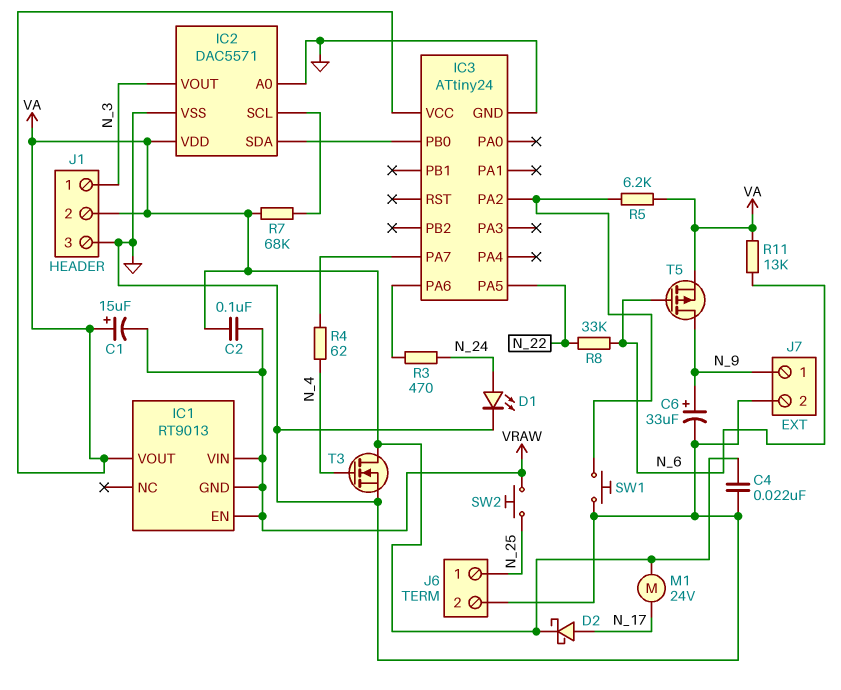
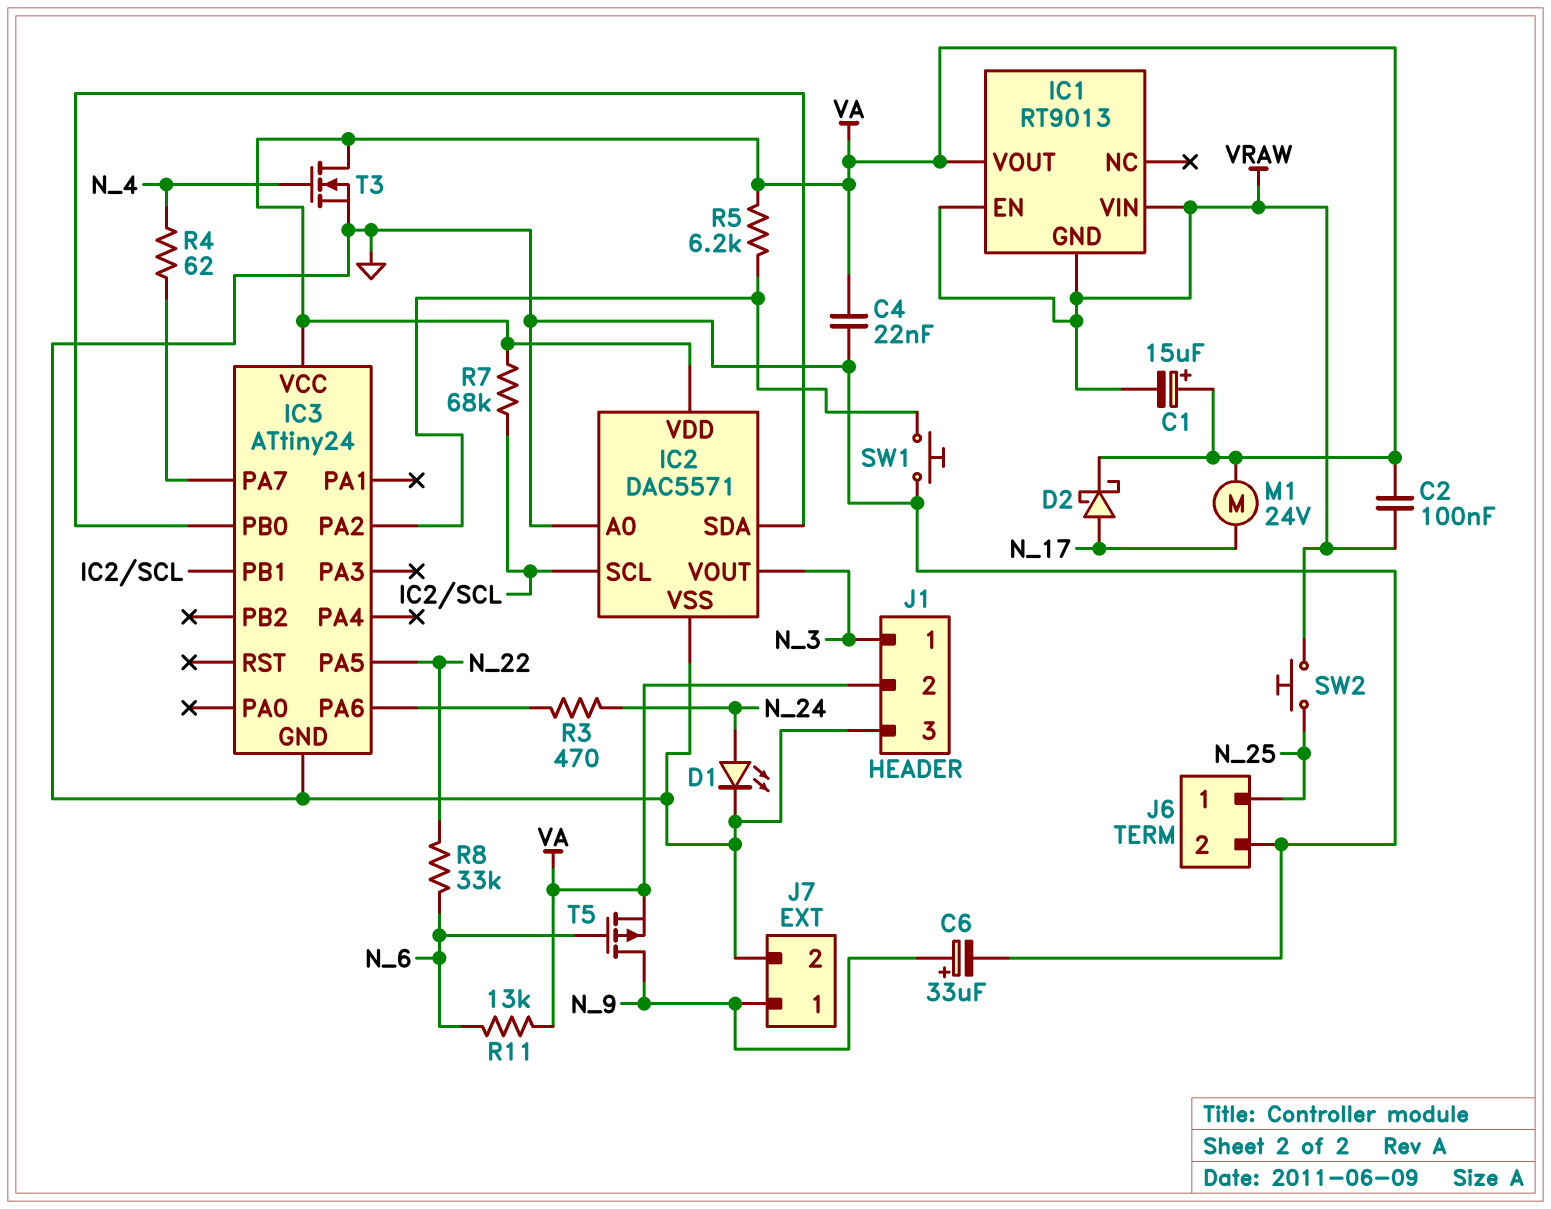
IC3 pin PB1: none -> IC2/SCL

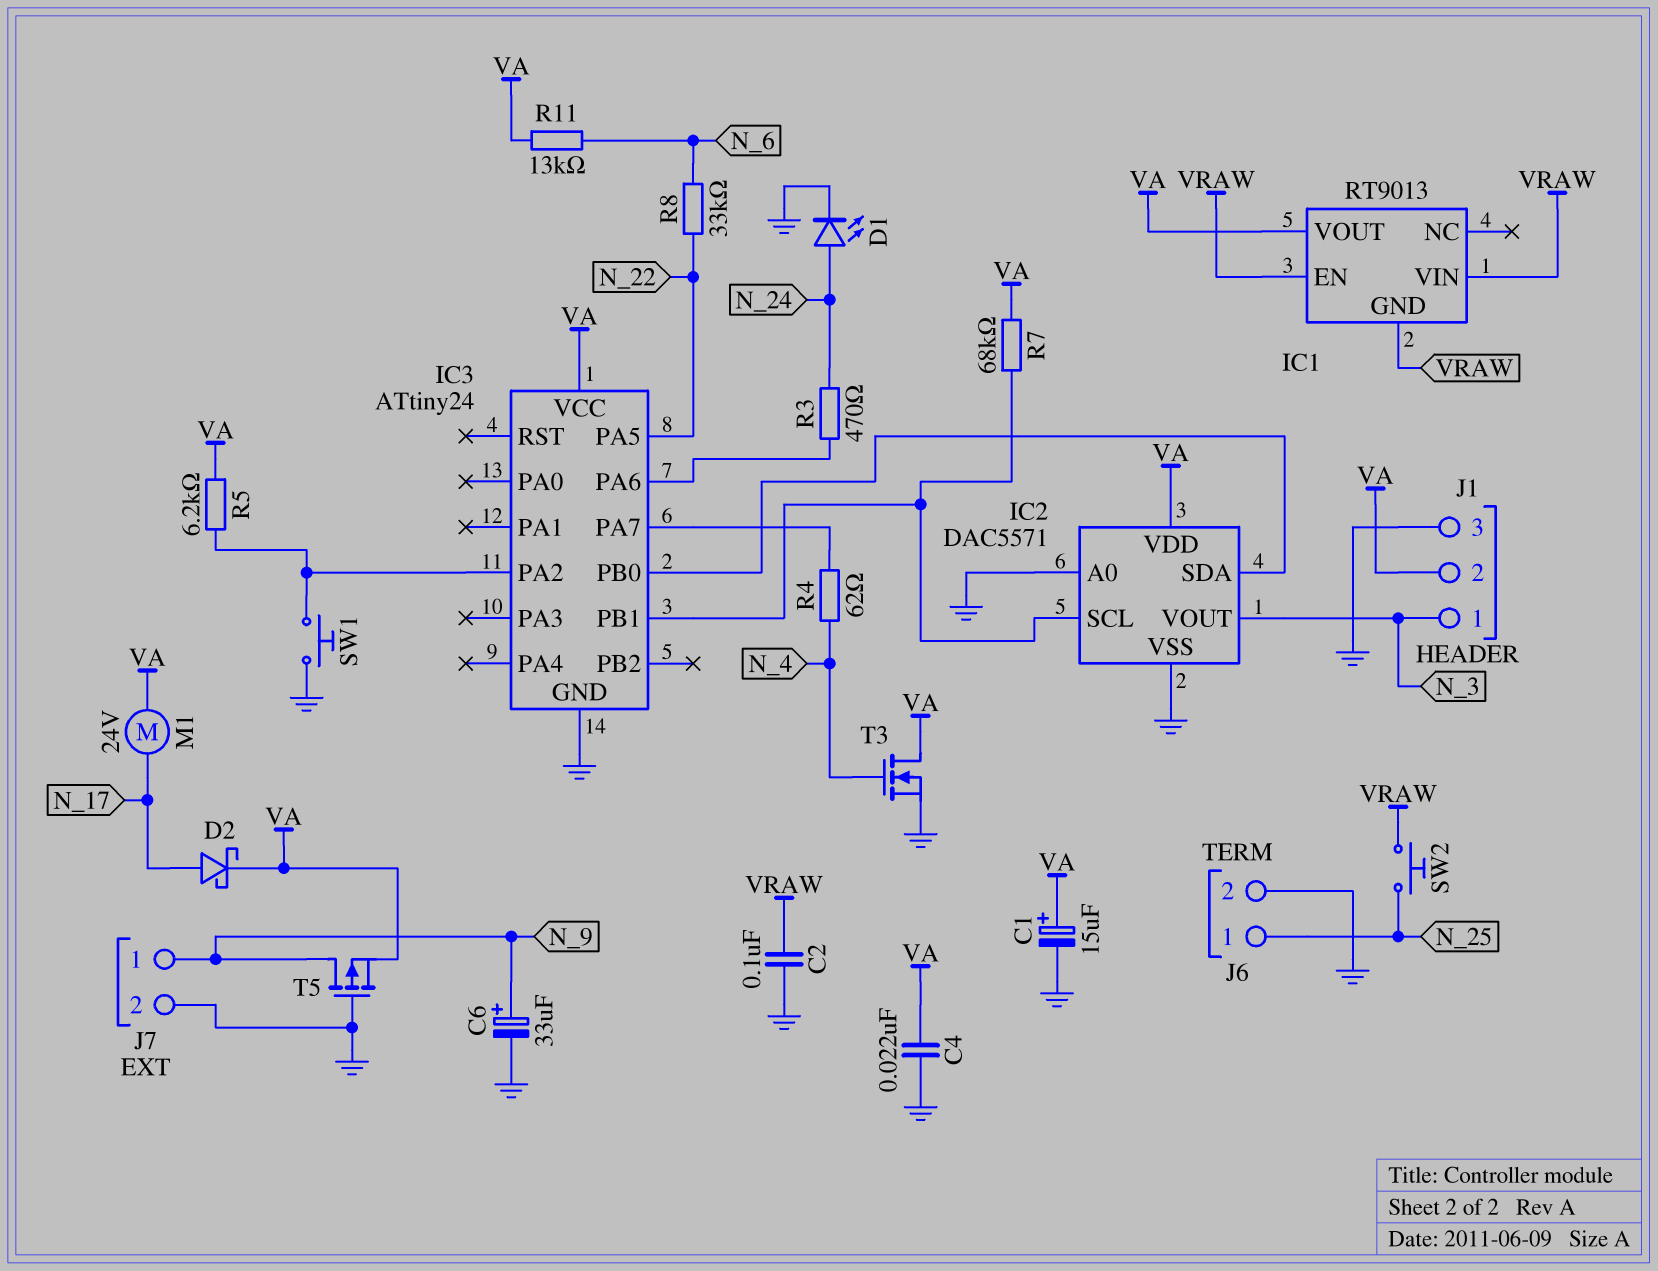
C1: 15uF (plus VA, minus VRAW) -> 15uF (plus VA, minus GND)
C2: 100nF (VA, VRAW) -> 100nF (GND, VRAW)
T5: PMOS (G N_6, D N_9, S VA) -> PMOS (G GND, D N_9, S VA)

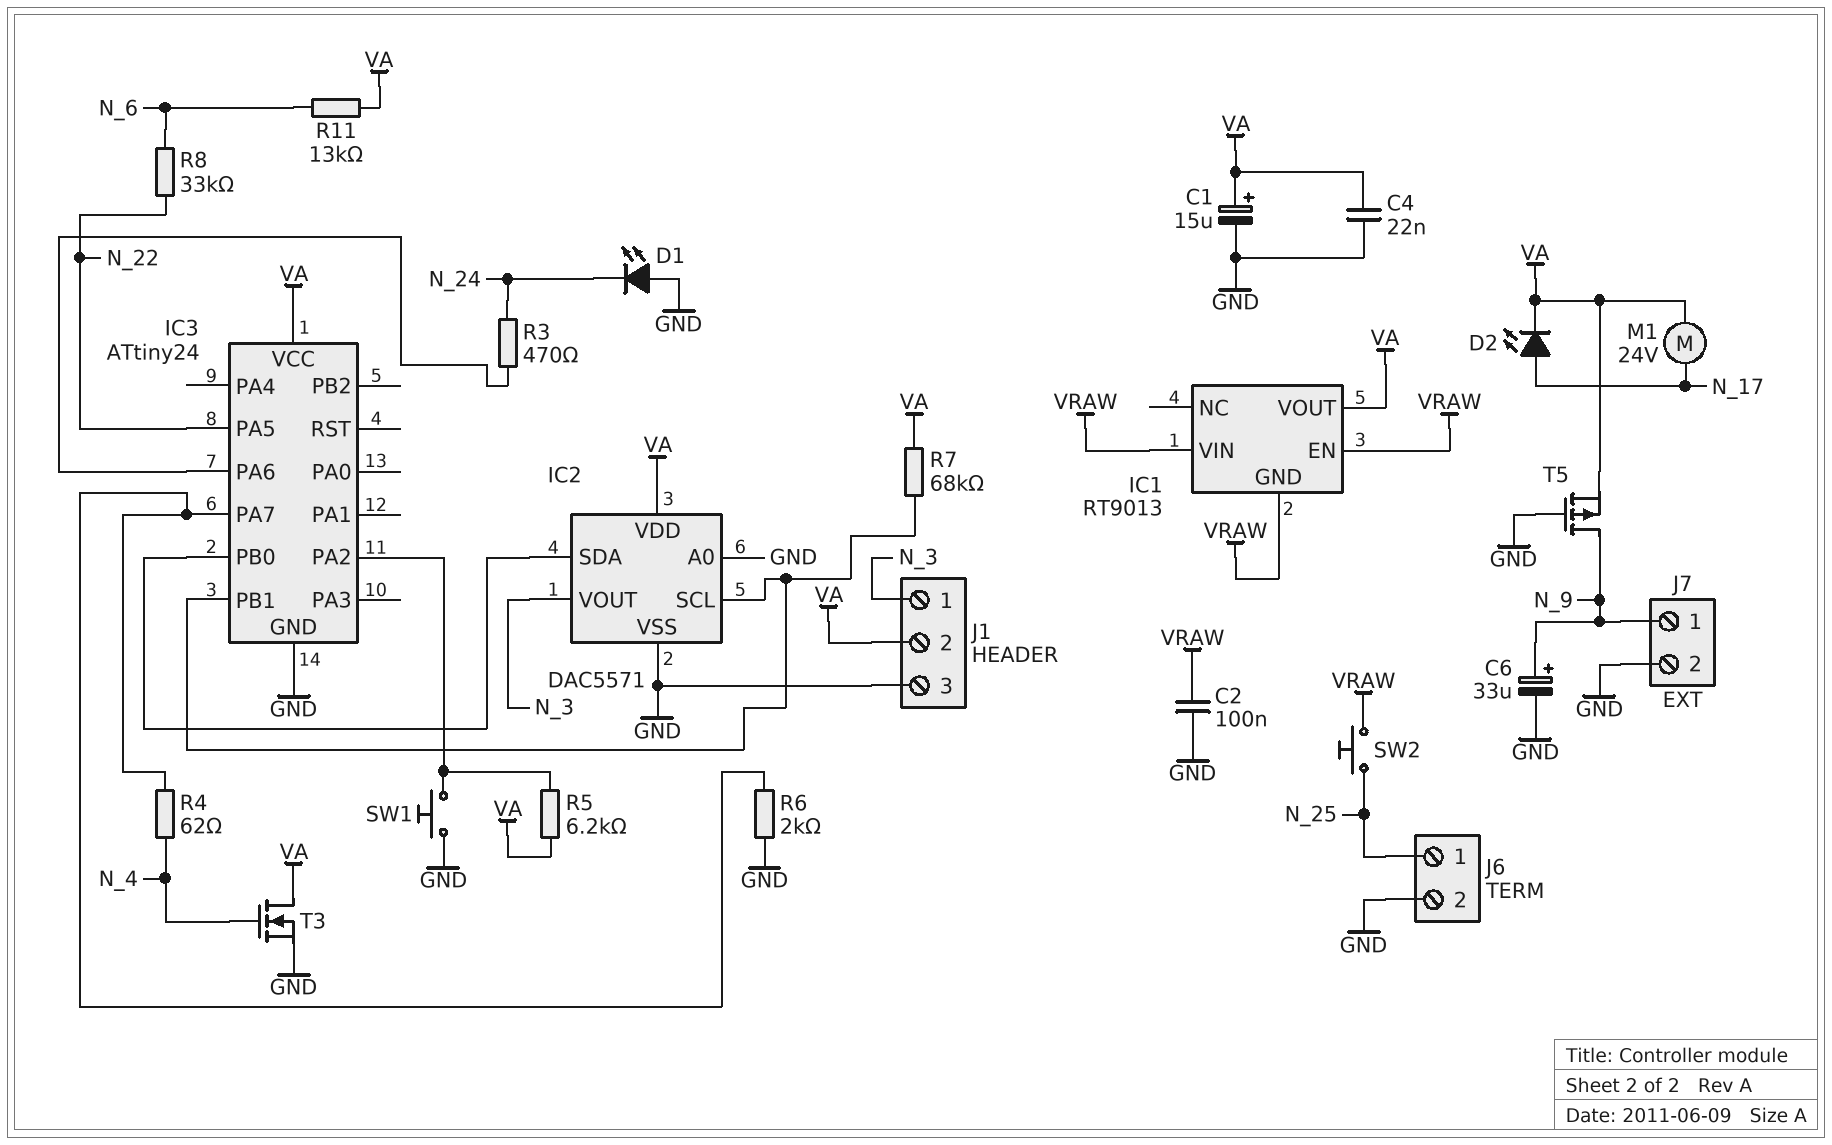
D1: LED (A N_24, K GND) -> LED (A GND, K N_24)
D2: schottky (A N_17, K VA) -> LED (A N_17, K VA)
R6: none -> 2k (GND, IC3/PA7)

---*---

Return each record exactly as given, excluding any image.

Solution for this problem ->
IC3 pin PB1: none -> IC2/SCL

C1: 15uF (plus VA, minus VRAW) -> 15uF (plus VA, minus GND)
C2: 100nF (VA, VRAW) -> 100nF (GND, VRAW)
T5: PMOS (G N_6, D N_9, S VA) -> PMOS (G GND, D N_9, S VA)

D1: LED (A N_24, K GND) -> LED (A GND, K N_24)
D2: schottky (A N_17, K VA) -> LED (A N_17, K VA)
R6: none -> 2k (GND, IC3/PA7)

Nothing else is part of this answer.